AVAILABLE DATA —

*** Block opens ***

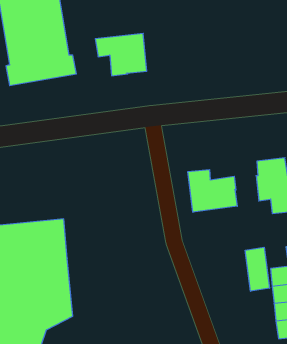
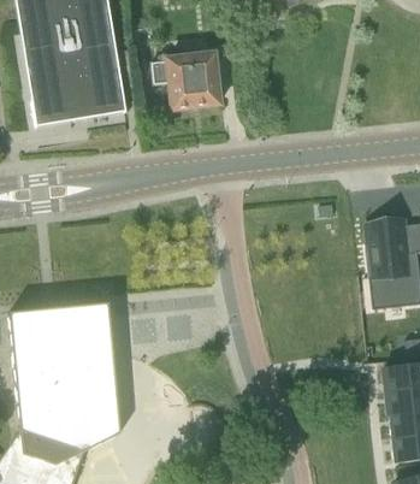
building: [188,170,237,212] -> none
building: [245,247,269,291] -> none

*** Block closes ***
*** Block opens ***

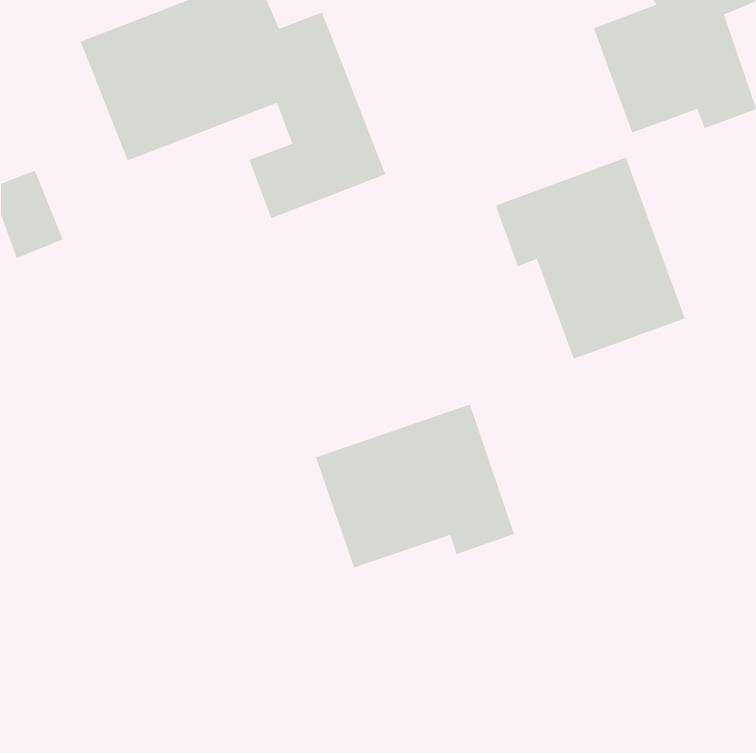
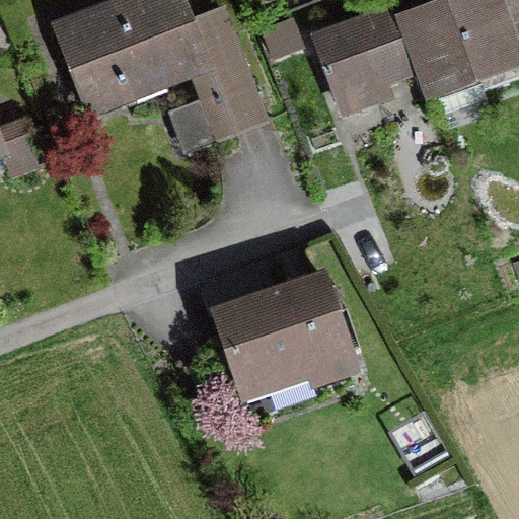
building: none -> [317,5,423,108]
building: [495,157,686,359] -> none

*** Block closes ***
*** Block opens ***

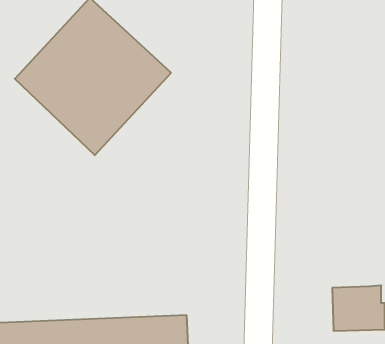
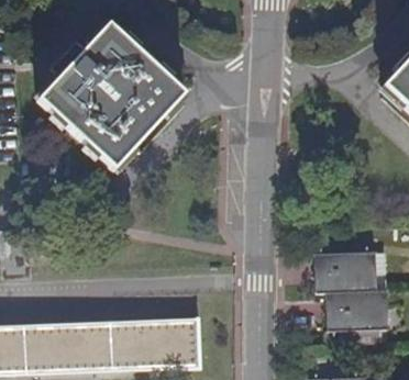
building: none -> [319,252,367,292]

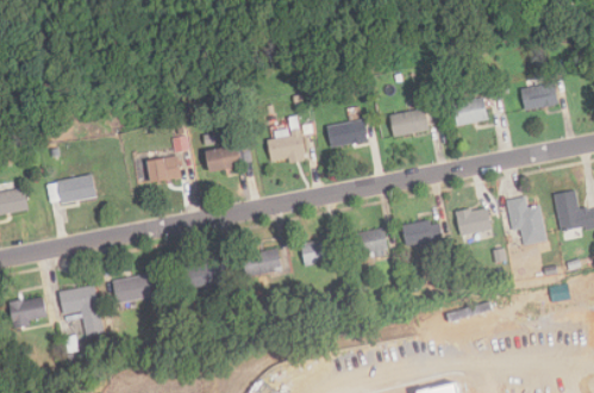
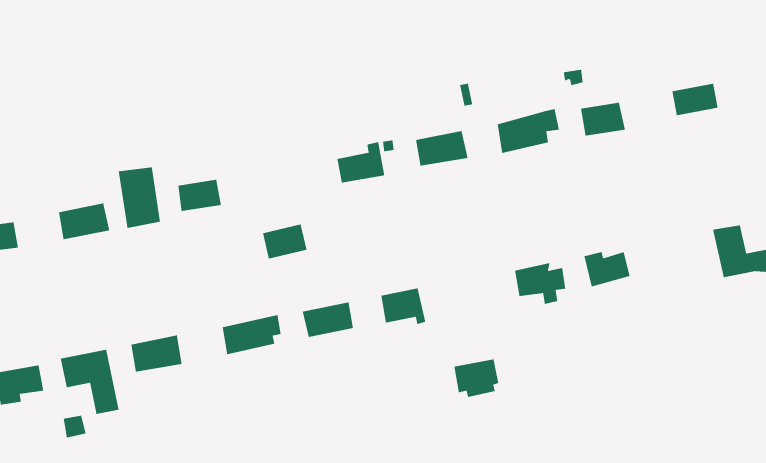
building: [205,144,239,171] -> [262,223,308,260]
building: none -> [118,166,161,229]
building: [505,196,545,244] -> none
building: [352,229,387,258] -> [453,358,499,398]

*** Block closes ***

BRIEF — Among the lines above, find the one with "building: none -> [317,5,423,108]" and the one with "building: [495,157,686,359] -> none". Quote both and everything between them, exactly.

WRITTEN RESPONSE —
building: none -> [317,5,423,108]
building: [495,157,686,359] -> none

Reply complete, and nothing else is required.